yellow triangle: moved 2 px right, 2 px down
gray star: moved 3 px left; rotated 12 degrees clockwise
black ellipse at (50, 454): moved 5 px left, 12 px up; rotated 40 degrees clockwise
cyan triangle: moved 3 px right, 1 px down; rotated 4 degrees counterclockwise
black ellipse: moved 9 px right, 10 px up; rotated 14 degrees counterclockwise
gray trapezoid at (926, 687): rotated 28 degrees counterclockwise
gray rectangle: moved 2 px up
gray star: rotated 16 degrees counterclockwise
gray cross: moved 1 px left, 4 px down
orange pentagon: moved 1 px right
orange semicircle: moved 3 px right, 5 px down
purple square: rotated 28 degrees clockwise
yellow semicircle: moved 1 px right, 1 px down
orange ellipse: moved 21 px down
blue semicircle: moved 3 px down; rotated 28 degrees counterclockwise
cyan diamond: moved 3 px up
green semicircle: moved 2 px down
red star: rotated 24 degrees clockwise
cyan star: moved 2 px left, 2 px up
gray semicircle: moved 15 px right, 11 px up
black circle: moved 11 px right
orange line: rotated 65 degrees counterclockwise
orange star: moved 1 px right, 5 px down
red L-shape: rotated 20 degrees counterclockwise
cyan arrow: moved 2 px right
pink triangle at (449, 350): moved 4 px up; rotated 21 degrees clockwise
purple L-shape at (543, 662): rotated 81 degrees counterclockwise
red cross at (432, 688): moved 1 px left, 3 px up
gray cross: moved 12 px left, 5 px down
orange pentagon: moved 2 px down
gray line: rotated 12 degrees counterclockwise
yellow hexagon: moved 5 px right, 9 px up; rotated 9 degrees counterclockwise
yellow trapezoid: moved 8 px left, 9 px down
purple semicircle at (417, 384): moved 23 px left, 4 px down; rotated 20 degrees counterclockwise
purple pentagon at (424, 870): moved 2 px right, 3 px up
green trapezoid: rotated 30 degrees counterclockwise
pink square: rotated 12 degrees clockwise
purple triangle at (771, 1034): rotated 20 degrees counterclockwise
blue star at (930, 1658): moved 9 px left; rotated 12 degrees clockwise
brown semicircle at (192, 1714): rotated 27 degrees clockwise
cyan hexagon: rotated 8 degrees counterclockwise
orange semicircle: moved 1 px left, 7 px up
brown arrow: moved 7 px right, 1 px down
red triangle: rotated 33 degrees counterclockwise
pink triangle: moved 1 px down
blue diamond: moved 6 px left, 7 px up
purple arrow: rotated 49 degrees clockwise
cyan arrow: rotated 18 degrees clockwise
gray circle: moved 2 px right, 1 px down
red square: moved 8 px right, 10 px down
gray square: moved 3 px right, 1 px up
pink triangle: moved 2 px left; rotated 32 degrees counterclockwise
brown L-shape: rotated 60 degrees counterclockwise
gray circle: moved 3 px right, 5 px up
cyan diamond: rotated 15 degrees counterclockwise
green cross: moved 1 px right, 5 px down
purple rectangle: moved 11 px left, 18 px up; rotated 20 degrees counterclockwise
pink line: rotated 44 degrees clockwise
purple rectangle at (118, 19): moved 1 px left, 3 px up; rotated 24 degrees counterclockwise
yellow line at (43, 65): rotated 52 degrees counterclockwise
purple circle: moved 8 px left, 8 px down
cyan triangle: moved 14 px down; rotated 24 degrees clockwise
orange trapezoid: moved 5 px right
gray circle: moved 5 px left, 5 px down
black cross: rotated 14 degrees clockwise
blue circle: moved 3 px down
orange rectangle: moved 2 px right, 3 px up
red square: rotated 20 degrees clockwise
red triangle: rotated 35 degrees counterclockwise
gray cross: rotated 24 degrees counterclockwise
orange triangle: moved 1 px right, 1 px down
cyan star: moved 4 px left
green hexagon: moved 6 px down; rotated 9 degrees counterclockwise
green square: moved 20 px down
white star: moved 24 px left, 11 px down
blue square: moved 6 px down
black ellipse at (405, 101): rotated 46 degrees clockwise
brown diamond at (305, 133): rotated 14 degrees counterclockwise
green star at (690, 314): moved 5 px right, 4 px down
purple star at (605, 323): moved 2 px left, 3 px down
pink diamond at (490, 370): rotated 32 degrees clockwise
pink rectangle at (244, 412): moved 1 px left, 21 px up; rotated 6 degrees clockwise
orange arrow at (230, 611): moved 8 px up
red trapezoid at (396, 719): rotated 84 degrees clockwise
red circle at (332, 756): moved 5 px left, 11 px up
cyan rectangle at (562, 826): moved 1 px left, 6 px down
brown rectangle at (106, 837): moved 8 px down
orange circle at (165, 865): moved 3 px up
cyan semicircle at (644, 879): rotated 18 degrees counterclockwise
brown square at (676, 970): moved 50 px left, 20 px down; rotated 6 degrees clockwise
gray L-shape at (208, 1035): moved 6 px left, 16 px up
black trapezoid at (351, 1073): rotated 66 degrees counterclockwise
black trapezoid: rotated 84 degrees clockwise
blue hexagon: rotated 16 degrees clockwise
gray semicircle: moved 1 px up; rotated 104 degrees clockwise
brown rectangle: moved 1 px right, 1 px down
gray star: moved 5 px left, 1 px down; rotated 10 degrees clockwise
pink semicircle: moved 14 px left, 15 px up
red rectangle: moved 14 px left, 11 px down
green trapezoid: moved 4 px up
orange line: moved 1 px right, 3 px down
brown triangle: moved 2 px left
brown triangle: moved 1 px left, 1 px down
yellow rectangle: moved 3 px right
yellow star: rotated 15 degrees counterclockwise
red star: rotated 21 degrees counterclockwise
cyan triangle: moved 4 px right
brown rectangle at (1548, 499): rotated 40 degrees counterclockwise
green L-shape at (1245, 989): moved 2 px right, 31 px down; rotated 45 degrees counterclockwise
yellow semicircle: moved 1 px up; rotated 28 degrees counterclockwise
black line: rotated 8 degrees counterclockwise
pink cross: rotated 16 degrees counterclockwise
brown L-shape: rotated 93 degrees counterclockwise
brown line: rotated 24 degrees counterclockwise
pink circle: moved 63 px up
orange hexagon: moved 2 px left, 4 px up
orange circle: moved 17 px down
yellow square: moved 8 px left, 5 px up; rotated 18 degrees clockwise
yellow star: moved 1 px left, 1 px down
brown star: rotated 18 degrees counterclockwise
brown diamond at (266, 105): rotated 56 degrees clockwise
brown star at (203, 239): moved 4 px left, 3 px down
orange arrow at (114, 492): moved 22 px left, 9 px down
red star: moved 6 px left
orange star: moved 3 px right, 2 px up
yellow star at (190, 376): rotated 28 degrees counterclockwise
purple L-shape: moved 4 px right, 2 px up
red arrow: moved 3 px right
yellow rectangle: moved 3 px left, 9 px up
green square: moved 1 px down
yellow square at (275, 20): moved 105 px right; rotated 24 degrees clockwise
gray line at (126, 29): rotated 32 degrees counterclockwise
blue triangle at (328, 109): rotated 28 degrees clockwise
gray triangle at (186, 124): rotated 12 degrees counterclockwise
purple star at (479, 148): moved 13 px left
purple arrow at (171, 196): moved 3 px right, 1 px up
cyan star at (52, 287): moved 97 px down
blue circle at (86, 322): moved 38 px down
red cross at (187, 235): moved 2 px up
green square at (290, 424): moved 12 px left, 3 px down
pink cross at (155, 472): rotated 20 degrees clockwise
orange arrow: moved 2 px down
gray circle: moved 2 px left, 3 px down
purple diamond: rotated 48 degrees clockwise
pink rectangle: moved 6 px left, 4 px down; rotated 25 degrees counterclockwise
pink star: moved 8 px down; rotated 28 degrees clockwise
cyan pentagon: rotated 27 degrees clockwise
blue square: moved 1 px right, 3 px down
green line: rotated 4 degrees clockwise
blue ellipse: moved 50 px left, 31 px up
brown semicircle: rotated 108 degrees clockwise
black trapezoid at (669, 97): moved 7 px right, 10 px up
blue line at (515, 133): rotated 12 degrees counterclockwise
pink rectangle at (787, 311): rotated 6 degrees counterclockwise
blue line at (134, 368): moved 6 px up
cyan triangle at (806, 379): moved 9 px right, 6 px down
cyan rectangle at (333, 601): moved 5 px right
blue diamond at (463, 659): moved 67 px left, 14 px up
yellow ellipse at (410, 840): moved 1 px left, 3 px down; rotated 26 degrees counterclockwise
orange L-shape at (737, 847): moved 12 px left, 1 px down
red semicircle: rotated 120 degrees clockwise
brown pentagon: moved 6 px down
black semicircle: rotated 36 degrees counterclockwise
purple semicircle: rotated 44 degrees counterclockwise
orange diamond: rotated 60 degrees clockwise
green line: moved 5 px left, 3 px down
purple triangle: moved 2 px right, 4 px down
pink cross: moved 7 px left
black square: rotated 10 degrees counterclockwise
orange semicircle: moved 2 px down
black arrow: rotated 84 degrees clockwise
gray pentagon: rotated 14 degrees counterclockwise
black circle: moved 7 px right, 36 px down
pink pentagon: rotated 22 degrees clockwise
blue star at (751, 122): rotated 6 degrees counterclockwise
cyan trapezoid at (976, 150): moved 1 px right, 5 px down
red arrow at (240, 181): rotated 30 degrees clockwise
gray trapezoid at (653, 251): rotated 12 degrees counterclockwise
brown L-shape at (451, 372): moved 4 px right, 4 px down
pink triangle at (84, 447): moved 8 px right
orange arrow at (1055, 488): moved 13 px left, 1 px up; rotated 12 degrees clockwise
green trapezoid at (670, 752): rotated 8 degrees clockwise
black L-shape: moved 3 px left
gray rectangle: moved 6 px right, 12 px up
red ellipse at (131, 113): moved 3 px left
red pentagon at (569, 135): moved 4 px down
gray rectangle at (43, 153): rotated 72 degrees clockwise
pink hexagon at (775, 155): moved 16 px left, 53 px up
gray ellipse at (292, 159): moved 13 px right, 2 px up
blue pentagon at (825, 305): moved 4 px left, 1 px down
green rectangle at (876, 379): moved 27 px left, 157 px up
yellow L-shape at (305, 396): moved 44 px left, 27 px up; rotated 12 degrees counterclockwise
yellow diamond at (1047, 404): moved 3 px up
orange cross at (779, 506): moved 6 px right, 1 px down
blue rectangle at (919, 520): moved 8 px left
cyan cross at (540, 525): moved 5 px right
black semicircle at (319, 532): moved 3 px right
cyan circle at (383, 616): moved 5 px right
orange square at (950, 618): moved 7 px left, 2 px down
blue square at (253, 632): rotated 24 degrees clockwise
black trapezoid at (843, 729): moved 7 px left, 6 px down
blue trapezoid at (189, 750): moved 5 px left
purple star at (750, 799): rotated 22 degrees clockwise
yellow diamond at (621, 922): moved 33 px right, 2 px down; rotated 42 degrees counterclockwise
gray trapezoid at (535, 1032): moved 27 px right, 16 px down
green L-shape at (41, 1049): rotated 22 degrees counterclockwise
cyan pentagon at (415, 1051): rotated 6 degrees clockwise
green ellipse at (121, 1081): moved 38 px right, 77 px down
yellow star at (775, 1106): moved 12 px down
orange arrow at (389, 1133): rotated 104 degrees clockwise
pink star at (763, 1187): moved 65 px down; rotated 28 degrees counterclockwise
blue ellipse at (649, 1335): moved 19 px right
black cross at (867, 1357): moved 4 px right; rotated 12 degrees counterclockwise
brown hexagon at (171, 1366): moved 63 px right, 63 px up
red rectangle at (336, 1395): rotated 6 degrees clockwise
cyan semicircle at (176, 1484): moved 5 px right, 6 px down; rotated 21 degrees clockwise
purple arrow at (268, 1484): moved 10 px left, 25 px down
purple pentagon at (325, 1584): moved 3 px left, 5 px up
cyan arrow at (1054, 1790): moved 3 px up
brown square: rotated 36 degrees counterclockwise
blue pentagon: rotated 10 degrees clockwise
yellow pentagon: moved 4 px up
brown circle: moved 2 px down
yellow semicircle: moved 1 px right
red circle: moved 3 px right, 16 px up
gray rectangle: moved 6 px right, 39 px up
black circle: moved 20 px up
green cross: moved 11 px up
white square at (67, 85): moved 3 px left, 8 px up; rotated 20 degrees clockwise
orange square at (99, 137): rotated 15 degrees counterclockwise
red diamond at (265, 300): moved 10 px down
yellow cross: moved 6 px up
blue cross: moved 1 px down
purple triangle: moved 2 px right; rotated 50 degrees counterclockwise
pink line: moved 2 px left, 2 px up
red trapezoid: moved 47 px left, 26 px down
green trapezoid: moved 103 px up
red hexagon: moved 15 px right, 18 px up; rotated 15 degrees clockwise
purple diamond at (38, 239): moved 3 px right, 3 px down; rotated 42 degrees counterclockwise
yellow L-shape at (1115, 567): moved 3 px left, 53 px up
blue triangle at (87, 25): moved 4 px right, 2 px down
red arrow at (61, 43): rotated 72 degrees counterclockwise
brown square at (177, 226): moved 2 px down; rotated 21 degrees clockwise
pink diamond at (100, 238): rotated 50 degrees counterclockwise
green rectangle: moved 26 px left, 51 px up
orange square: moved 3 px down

▶ [WHAT TO DO]:
What you return must be the lines above that run from the line with "orange semicircle: moved 3" to the line with "green cross: moved 1 px right, 5 px down", inclusive, each copied exactly.

▶ [SOLUTION]:
orange semicircle: moved 3 px right, 5 px down
purple square: rotated 28 degrees clockwise
yellow semicircle: moved 1 px right, 1 px down
orange ellipse: moved 21 px down
blue semicircle: moved 3 px down; rotated 28 degrees counterclockwise
cyan diamond: moved 3 px up
green semicircle: moved 2 px down
red star: rotated 24 degrees clockwise
cyan star: moved 2 px left, 2 px up
gray semicircle: moved 15 px right, 11 px up
black circle: moved 11 px right
orange line: rotated 65 degrees counterclockwise
orange star: moved 1 px right, 5 px down
red L-shape: rotated 20 degrees counterclockwise
cyan arrow: moved 2 px right
pink triangle at (449, 350): moved 4 px up; rotated 21 degrees clockwise
purple L-shape at (543, 662): rotated 81 degrees counterclockwise
red cross at (432, 688): moved 1 px left, 3 px up
gray cross: moved 12 px left, 5 px down
orange pentagon: moved 2 px down
gray line: rotated 12 degrees counterclockwise
yellow hexagon: moved 5 px right, 9 px up; rotated 9 degrees counterclockwise
yellow trapezoid: moved 8 px left, 9 px down
purple semicircle at (417, 384): moved 23 px left, 4 px down; rotated 20 degrees counterclockwise
purple pentagon at (424, 870): moved 2 px right, 3 px up
green trapezoid: rotated 30 degrees counterclockwise
pink square: rotated 12 degrees clockwise
purple triangle at (771, 1034): rotated 20 degrees counterclockwise
blue star at (930, 1658): moved 9 px left; rotated 12 degrees clockwise
brown semicircle at (192, 1714): rotated 27 degrees clockwise
cyan hexagon: rotated 8 degrees counterclockwise
orange semicircle: moved 1 px left, 7 px up
brown arrow: moved 7 px right, 1 px down
red triangle: rotated 33 degrees counterclockwise
pink triangle: moved 1 px down
blue diamond: moved 6 px left, 7 px up
purple arrow: rotated 49 degrees clockwise
cyan arrow: rotated 18 degrees clockwise
gray circle: moved 2 px right, 1 px down
red square: moved 8 px right, 10 px down
gray square: moved 3 px right, 1 px up
pink triangle: moved 2 px left; rotated 32 degrees counterclockwise
brown L-shape: rotated 60 degrees counterclockwise
gray circle: moved 3 px right, 5 px up
cyan diamond: rotated 15 degrees counterclockwise
green cross: moved 1 px right, 5 px down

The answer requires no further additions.